--- Source material ---
━━━
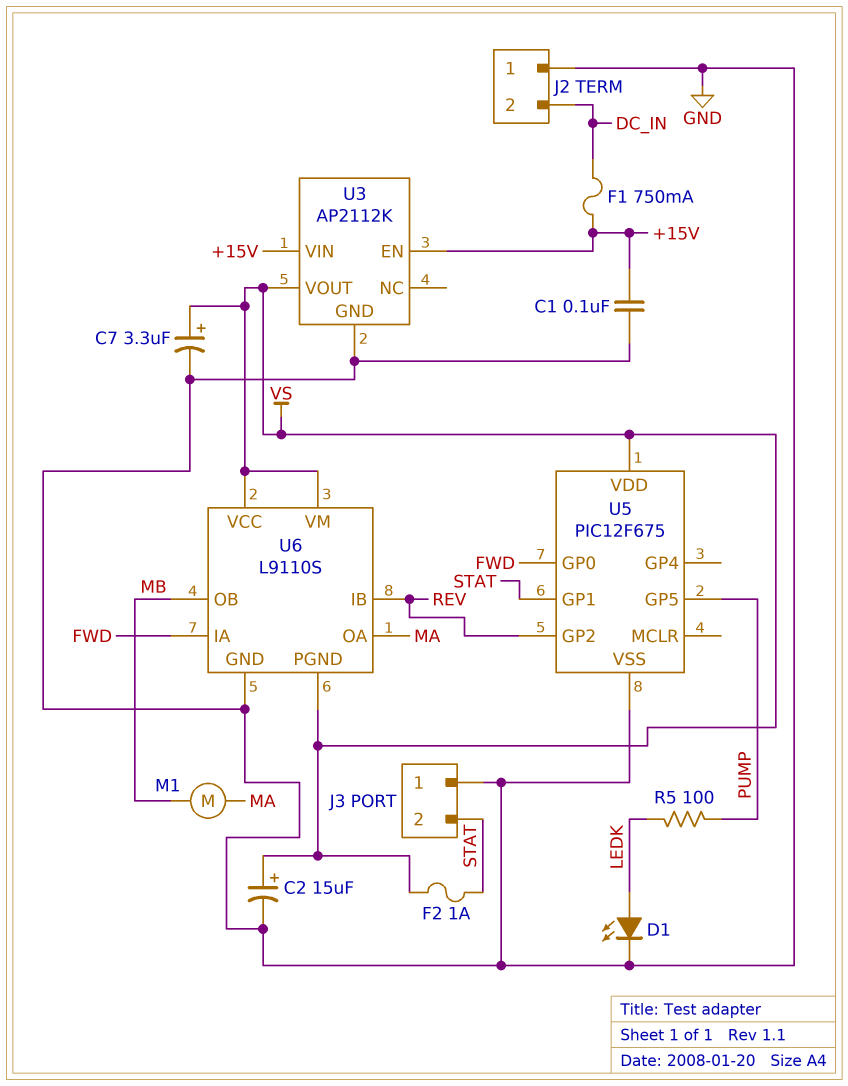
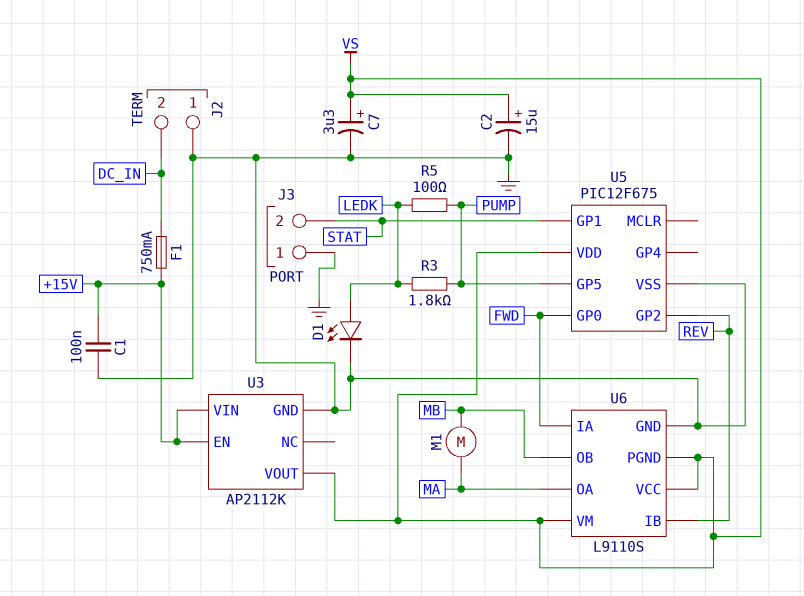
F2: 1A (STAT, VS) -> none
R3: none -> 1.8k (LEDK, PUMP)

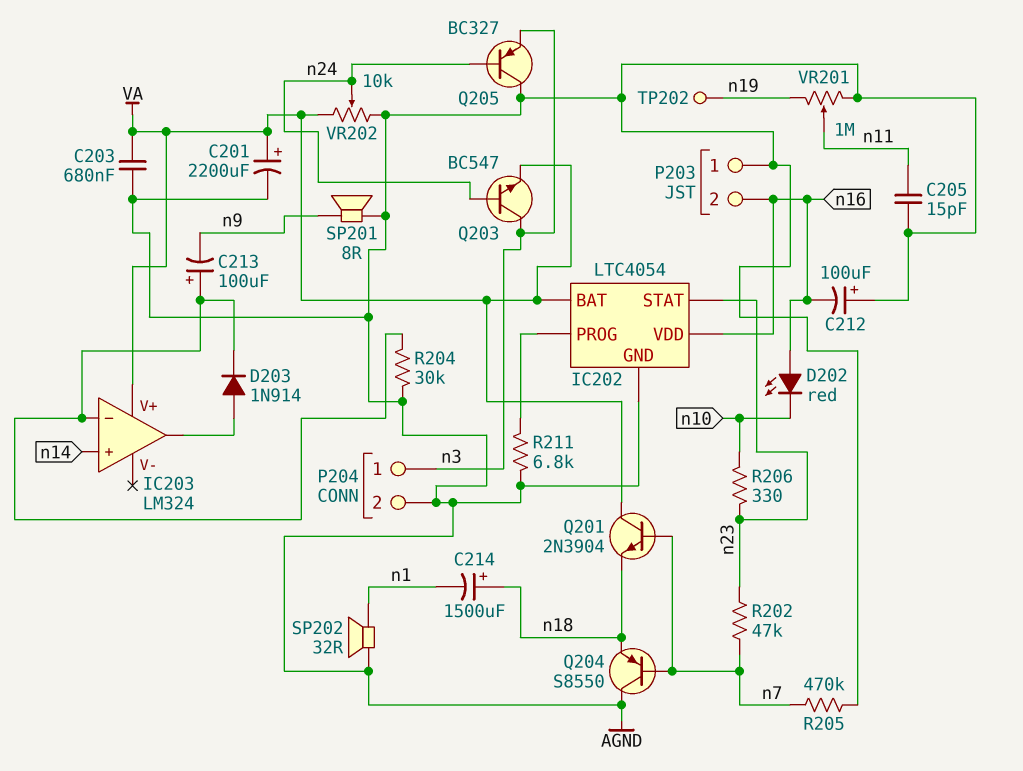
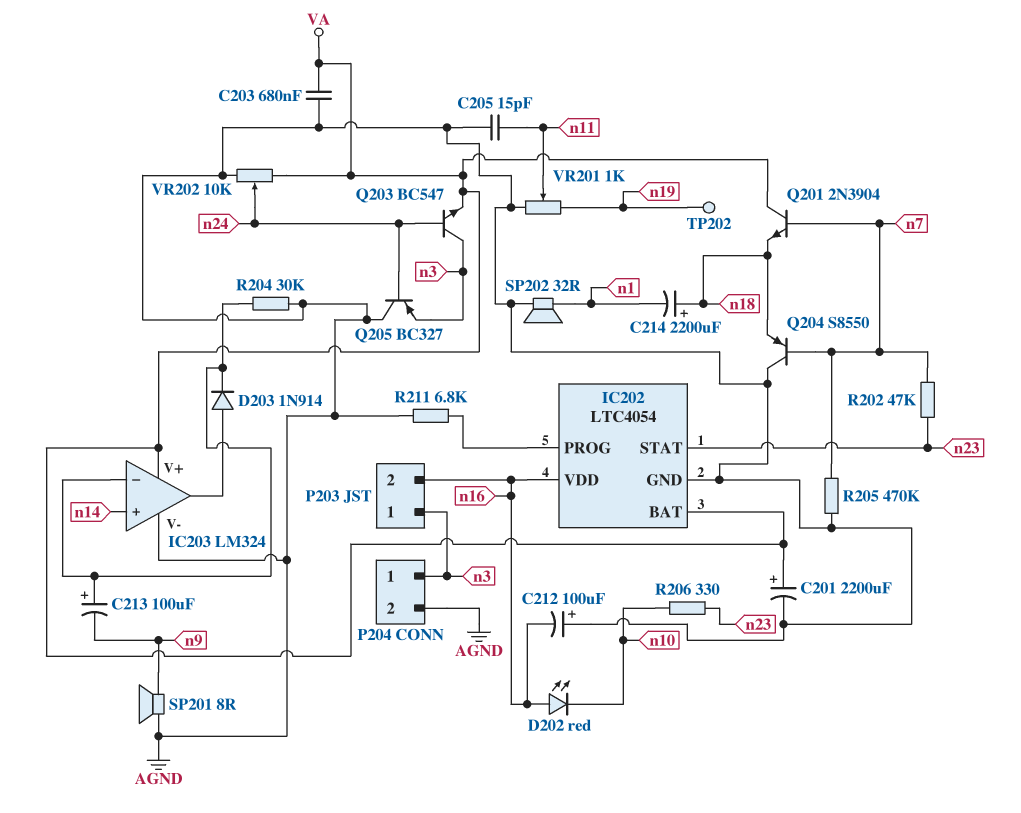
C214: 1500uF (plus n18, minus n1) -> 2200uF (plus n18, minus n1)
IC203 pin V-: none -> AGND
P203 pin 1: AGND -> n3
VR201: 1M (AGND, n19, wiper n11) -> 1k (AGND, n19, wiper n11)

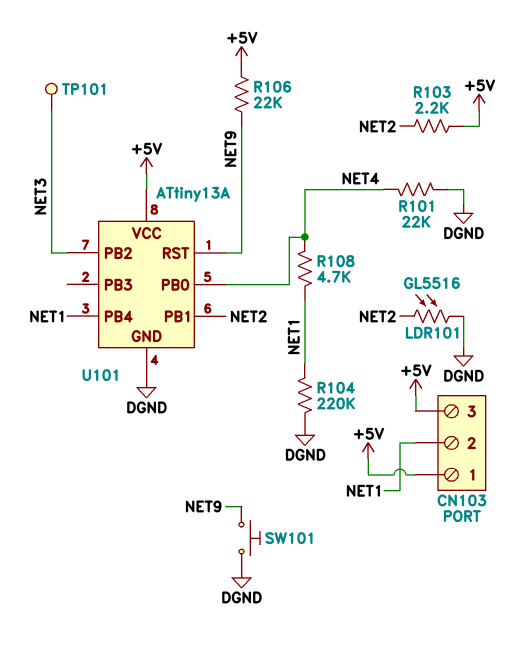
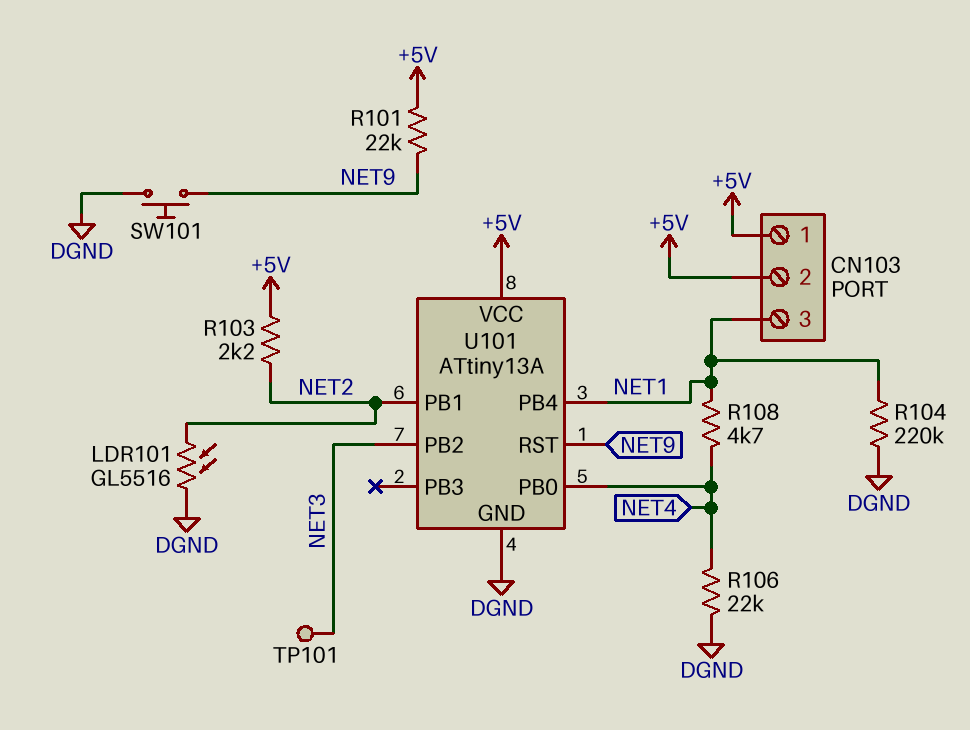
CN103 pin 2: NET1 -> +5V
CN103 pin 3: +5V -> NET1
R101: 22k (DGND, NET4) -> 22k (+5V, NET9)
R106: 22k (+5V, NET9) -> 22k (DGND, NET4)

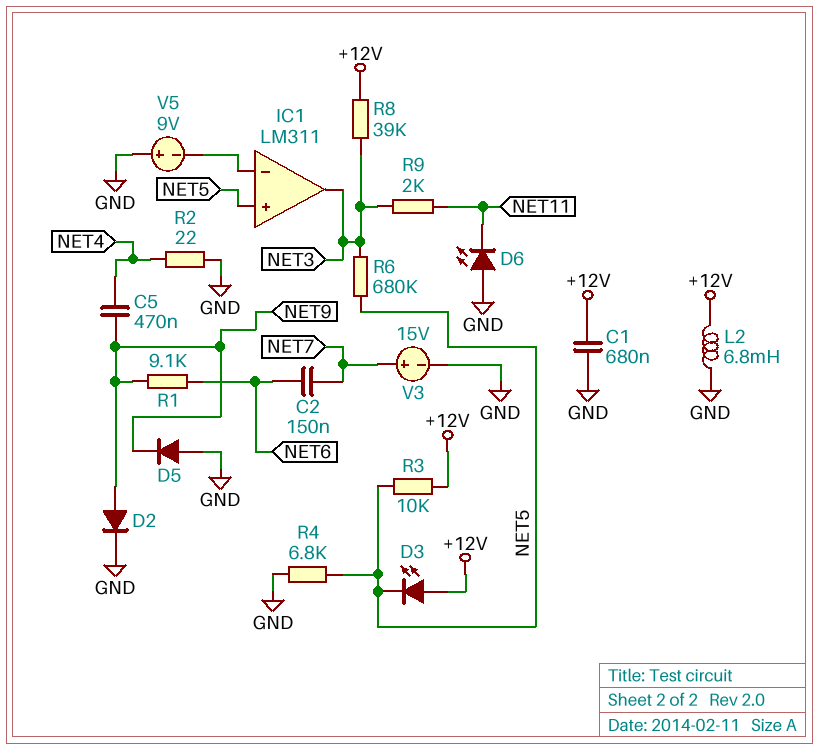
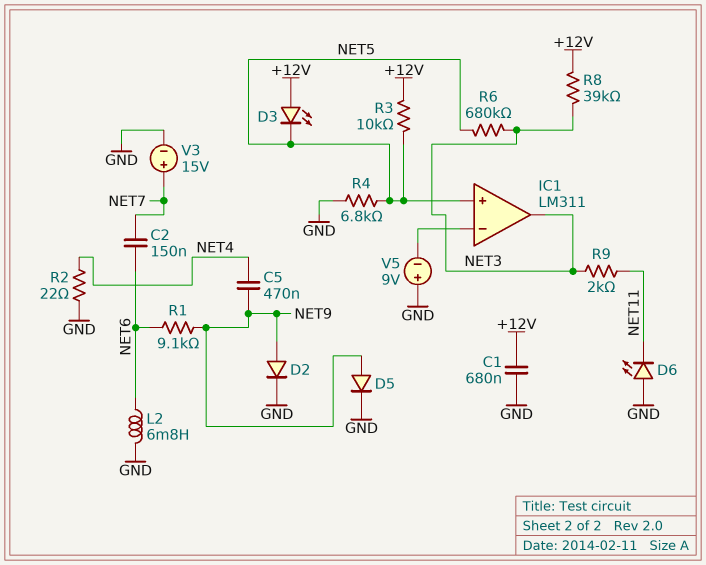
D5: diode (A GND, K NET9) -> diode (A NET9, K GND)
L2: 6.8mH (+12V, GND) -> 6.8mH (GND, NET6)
━━━
--- Your goal ---
Please copy the data shown above, line by line and exactly, omitting the images.

--- Task result ---
F2: 1A (STAT, VS) -> none
R3: none -> 1.8k (LEDK, PUMP)

C214: 1500uF (plus n18, minus n1) -> 2200uF (plus n18, minus n1)
IC203 pin V-: none -> AGND
P203 pin 1: AGND -> n3
VR201: 1M (AGND, n19, wiper n11) -> 1k (AGND, n19, wiper n11)

CN103 pin 2: NET1 -> +5V
CN103 pin 3: +5V -> NET1
R101: 22k (DGND, NET4) -> 22k (+5V, NET9)
R106: 22k (+5V, NET9) -> 22k (DGND, NET4)

D5: diode (A GND, K NET9) -> diode (A NET9, K GND)
L2: 6.8mH (+12V, GND) -> 6.8mH (GND, NET6)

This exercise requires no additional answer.